> _Records to process_:
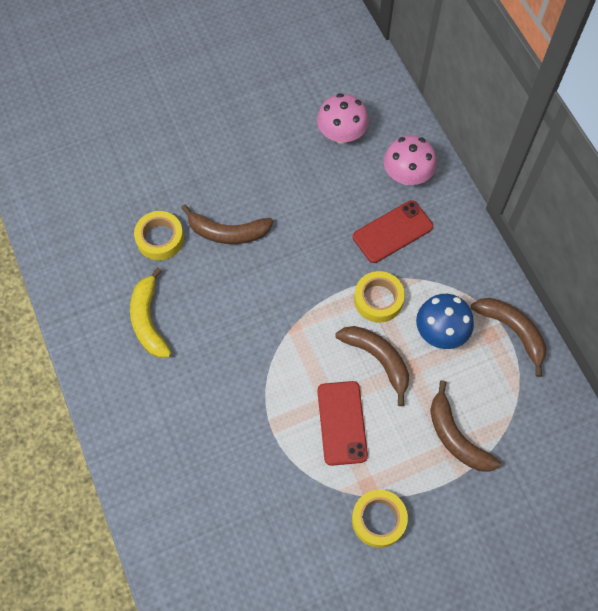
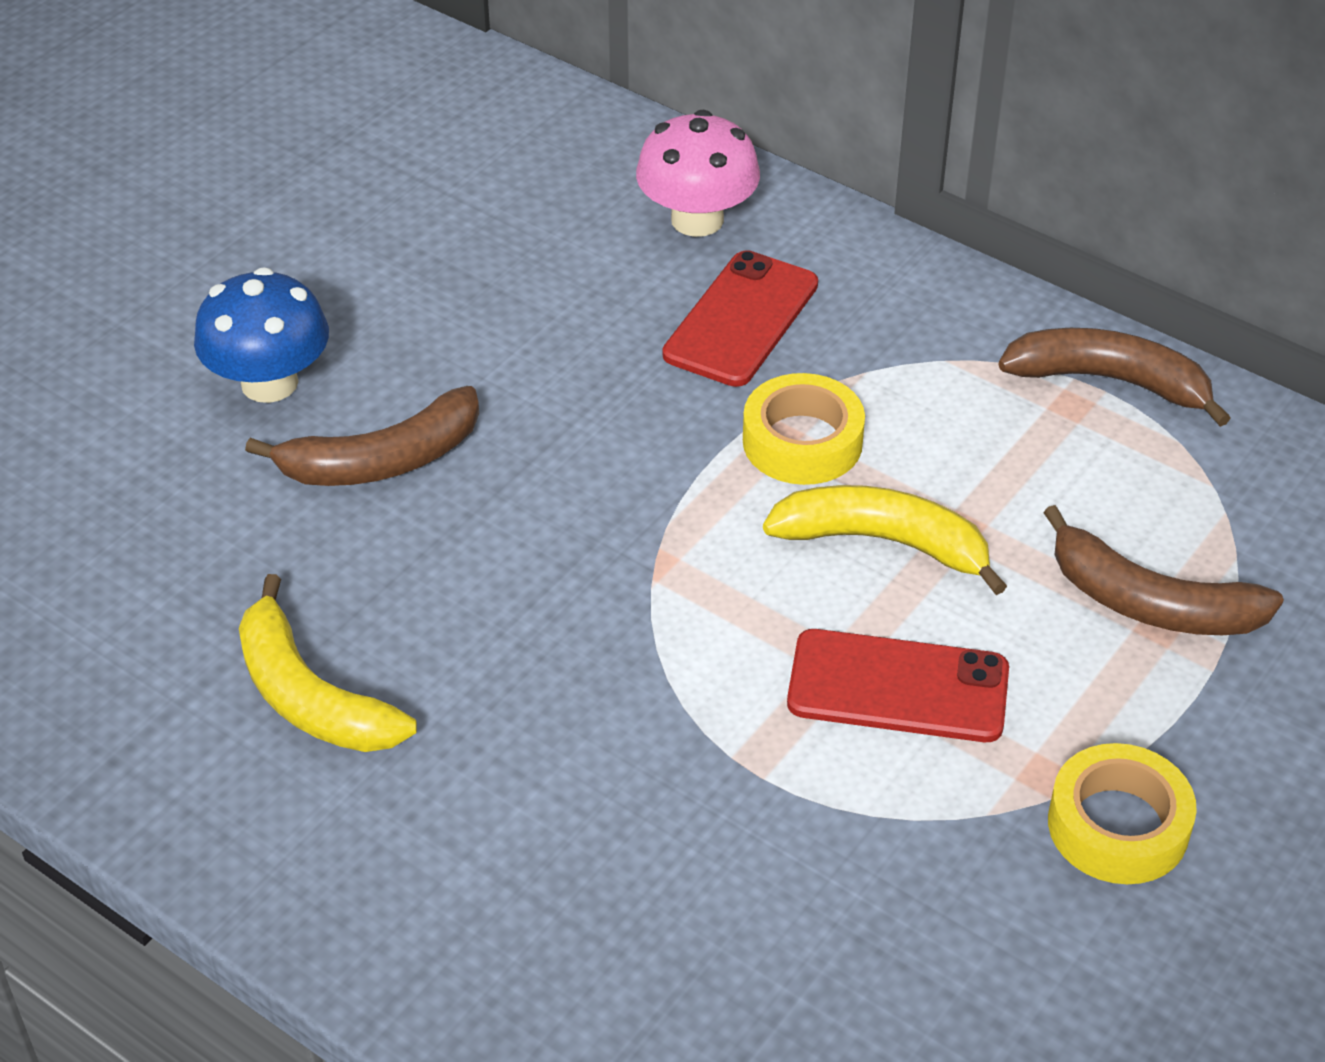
camera: 30 degrees left, 20 degrees down
(160, 239) = (229, 534): yellow tape -> none
(341, 134) = (509, 205): pink mushroom -> none
(342, 423) = (898, 687): red phone -> red phone turned 45 degrees counterclockwise
(377, 359) = (883, 542): brown banana -> yellow banana
(441, 332) = (973, 441): blue mushroom -> blue mushroom (269, 383)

> _Task to carry out_:
Check every line above for the string "yellow" and copy those that have it.

> _Task response_:
(160, 239) = (229, 534): yellow tape -> none
(377, 359) = (883, 542): brown banana -> yellow banana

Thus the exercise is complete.